-- RECORDS FOR THE EXERCISE --
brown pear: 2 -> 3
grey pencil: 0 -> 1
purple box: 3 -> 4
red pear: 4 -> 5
==
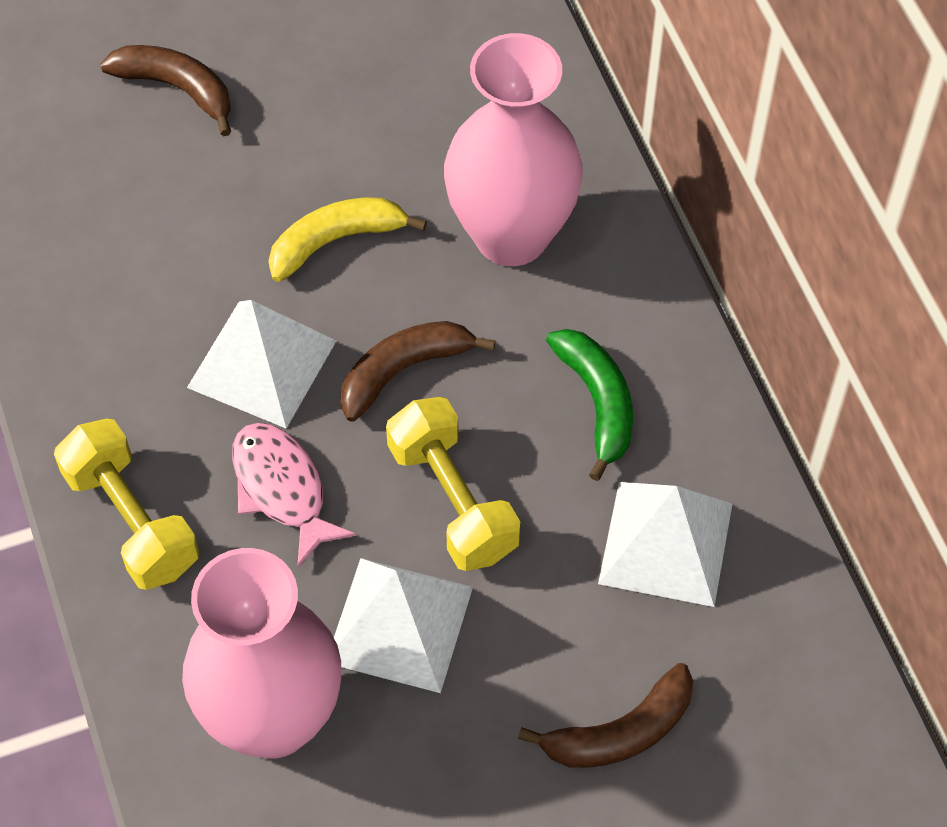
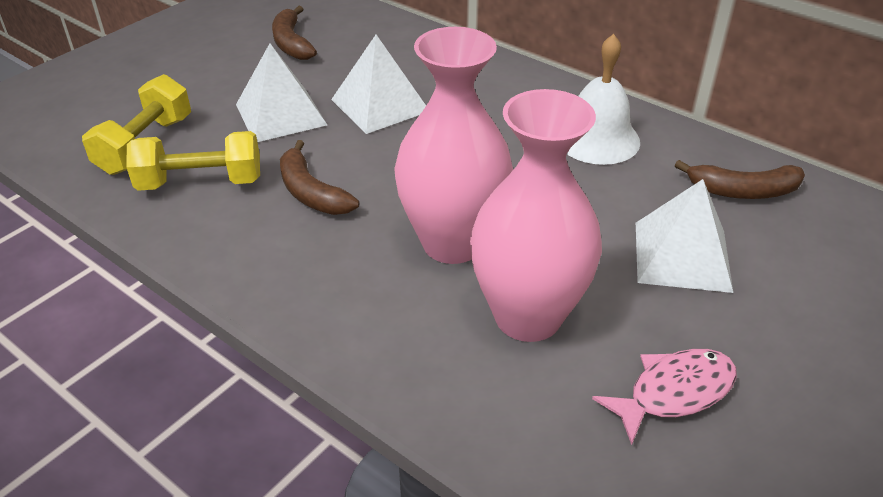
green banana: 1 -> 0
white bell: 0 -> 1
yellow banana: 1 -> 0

-- WHAT IS EXPECTED --
From the entries above, restate word for word the lines from the line containing "brown pear: 2 -> 3" to the line containing "red pear: 4 -> 5", both ends included, and nothing more.

-- RESPONSE AREA --
brown pear: 2 -> 3
grey pencil: 0 -> 1
purple box: 3 -> 4
red pear: 4 -> 5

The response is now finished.